Task instructions: Transcribe each of the records below exactly, excluding all pictures.

*** Extracted data ***

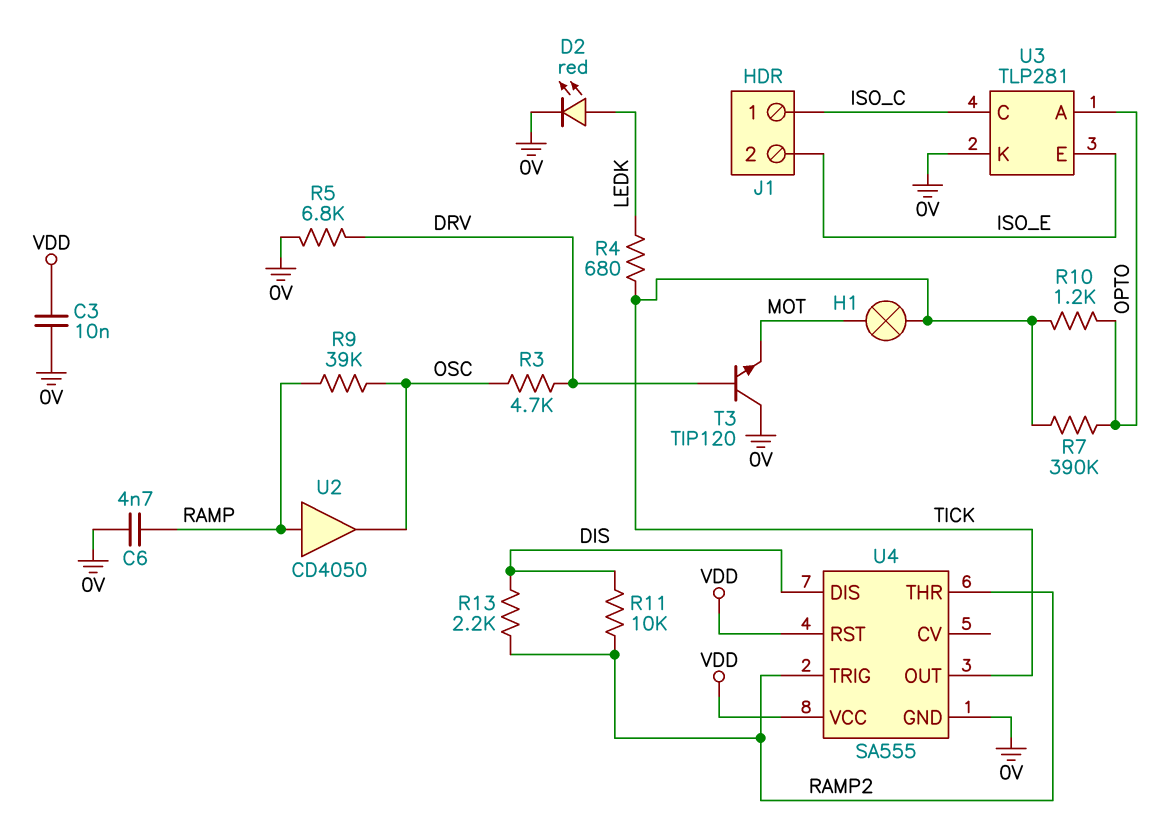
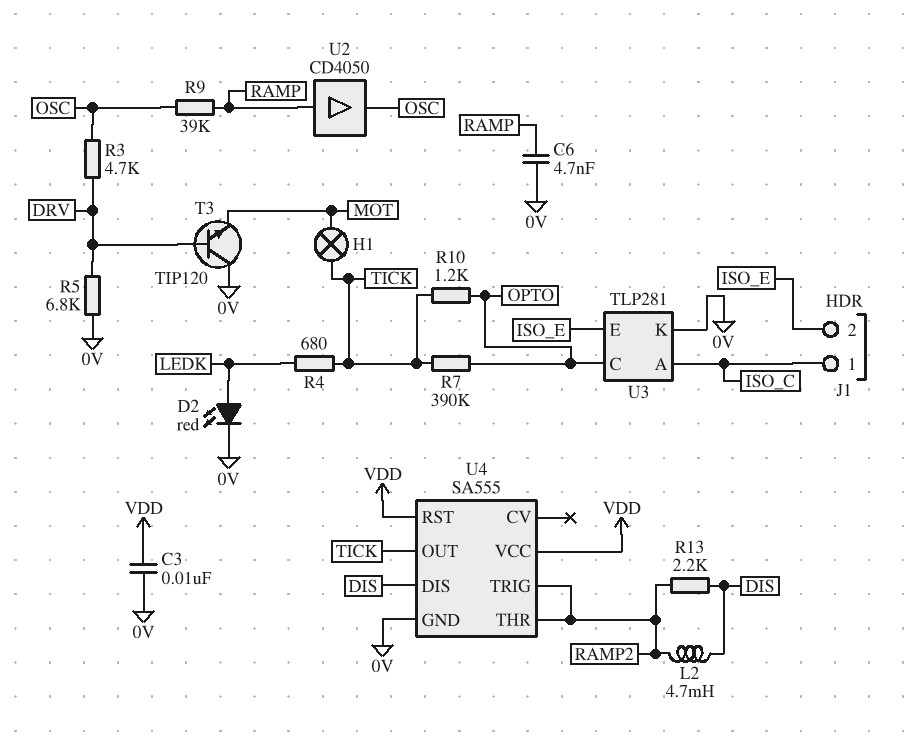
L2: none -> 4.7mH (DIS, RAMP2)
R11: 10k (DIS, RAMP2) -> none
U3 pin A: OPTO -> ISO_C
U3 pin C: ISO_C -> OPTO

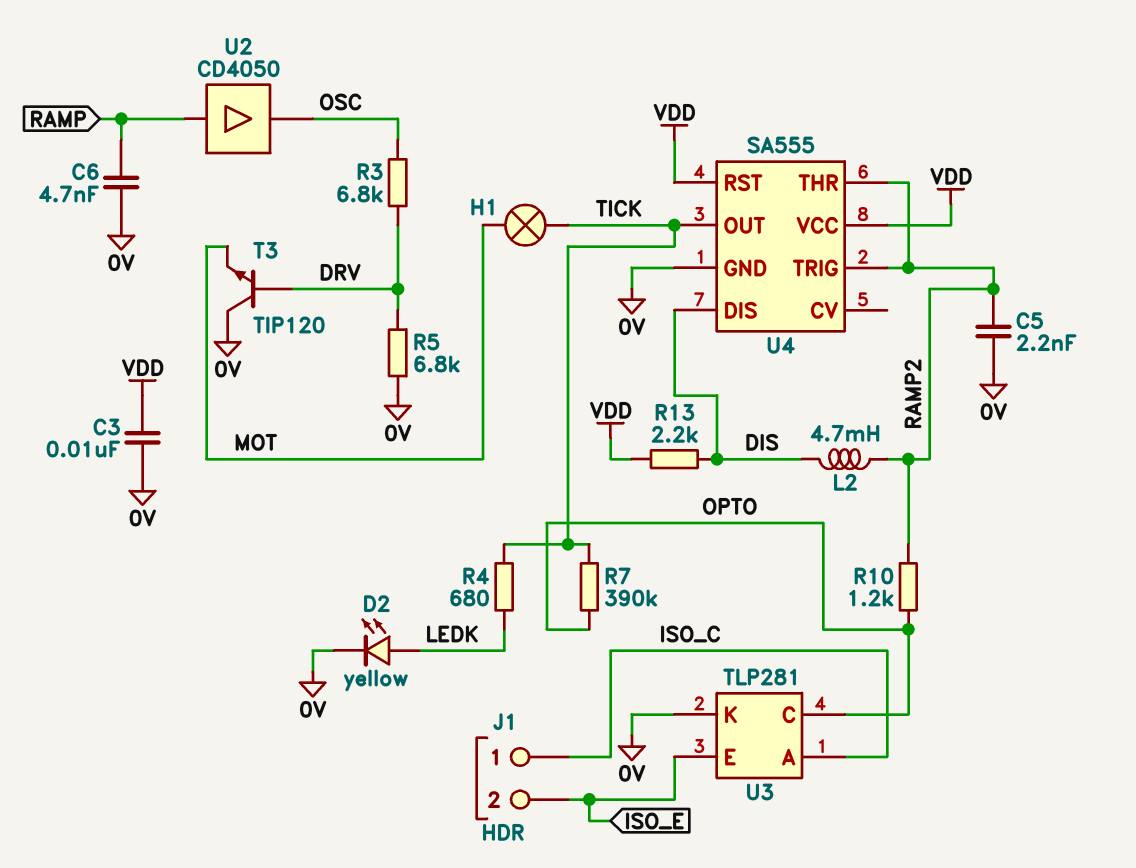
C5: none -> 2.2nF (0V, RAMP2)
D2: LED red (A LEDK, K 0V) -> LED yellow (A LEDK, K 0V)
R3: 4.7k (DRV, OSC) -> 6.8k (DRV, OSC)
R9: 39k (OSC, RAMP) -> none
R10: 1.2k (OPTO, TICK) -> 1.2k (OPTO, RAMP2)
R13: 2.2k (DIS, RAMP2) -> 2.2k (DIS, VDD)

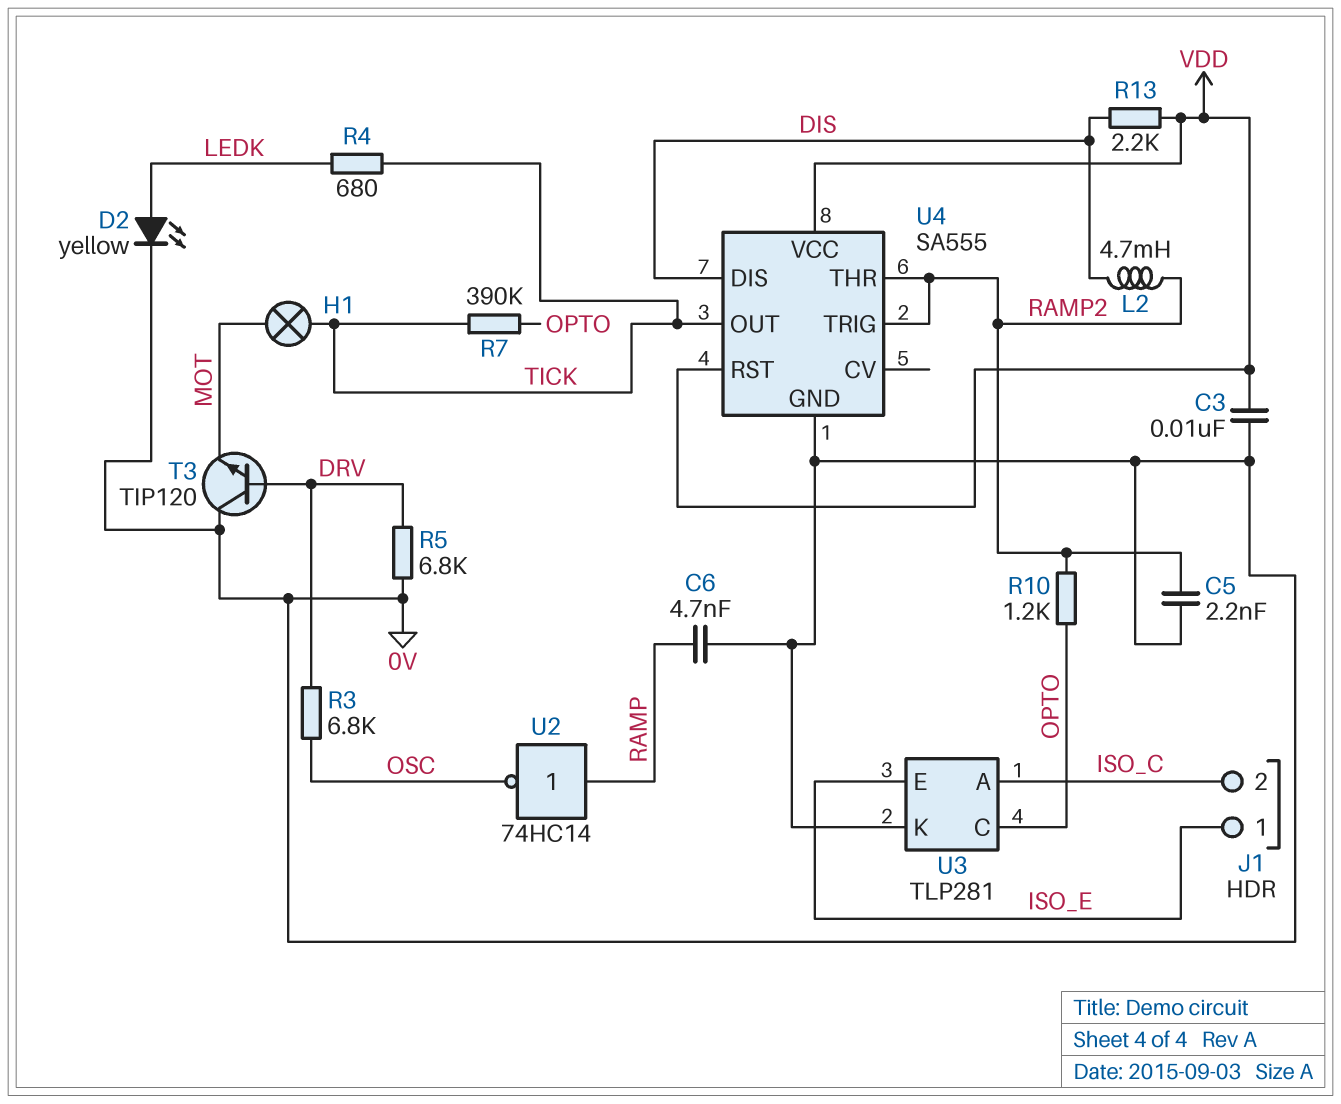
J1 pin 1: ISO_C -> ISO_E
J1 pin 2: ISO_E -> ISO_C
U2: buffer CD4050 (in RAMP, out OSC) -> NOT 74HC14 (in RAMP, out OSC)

***

Result of this task:
L2: none -> 4.7mH (DIS, RAMP2)
R11: 10k (DIS, RAMP2) -> none
U3 pin A: OPTO -> ISO_C
U3 pin C: ISO_C -> OPTO

C5: none -> 2.2nF (0V, RAMP2)
D2: LED red (A LEDK, K 0V) -> LED yellow (A LEDK, K 0V)
R3: 4.7k (DRV, OSC) -> 6.8k (DRV, OSC)
R9: 39k (OSC, RAMP) -> none
R10: 1.2k (OPTO, TICK) -> 1.2k (OPTO, RAMP2)
R13: 2.2k (DIS, RAMP2) -> 2.2k (DIS, VDD)

J1 pin 1: ISO_C -> ISO_E
J1 pin 2: ISO_E -> ISO_C
U2: buffer CD4050 (in RAMP, out OSC) -> NOT 74HC14 (in RAMP, out OSC)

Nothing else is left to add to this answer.